___ MATERIAL PROVIDED ___

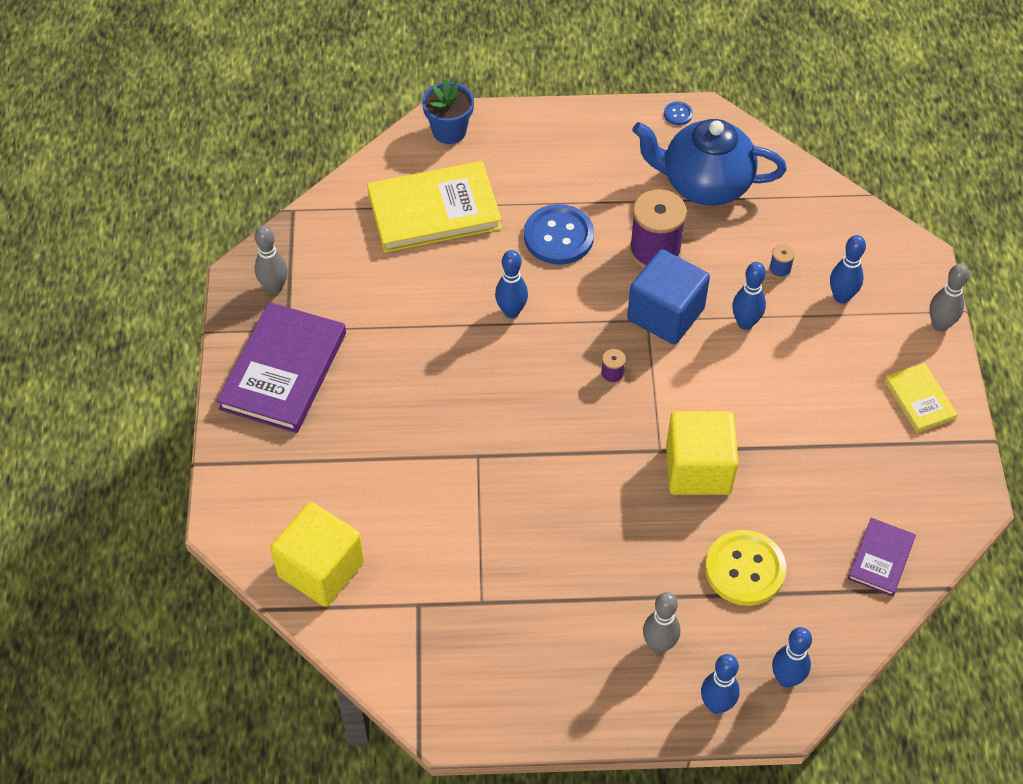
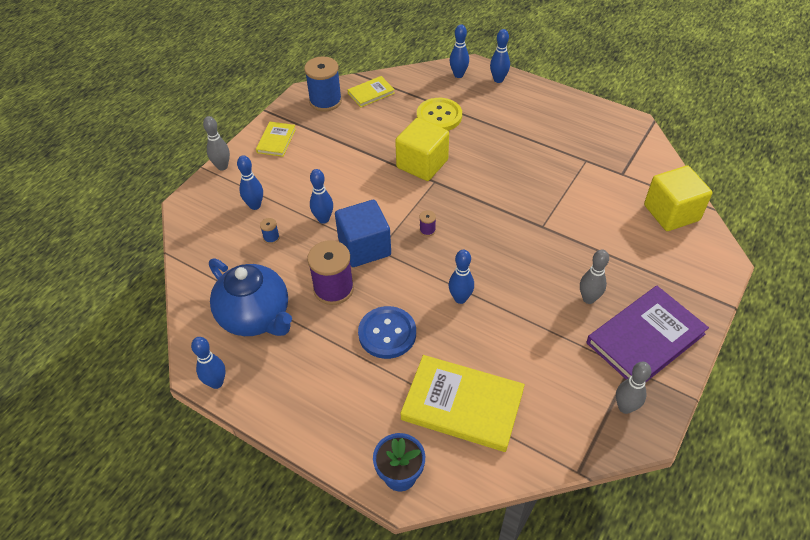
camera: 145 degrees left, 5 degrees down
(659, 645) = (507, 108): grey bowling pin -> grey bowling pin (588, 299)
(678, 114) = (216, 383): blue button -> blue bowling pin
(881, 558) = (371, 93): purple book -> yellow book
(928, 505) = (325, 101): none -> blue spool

___
___ MATERIAL PROVIDED ___

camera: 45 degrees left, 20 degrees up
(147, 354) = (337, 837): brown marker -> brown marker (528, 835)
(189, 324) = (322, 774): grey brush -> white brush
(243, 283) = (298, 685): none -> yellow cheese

___

### [HOW TO COMPLETE THIS TASK]
Find where the line with "(678, 114) = (216, 383): blue" sits in the material above, then copy exactly from it through the line with "(928, 505) = (325, 101): none -> blue spool". Add no other line.

### [SOLUTION TO THE EXERCISE]
(678, 114) = (216, 383): blue button -> blue bowling pin
(881, 558) = (371, 93): purple book -> yellow book
(928, 505) = (325, 101): none -> blue spool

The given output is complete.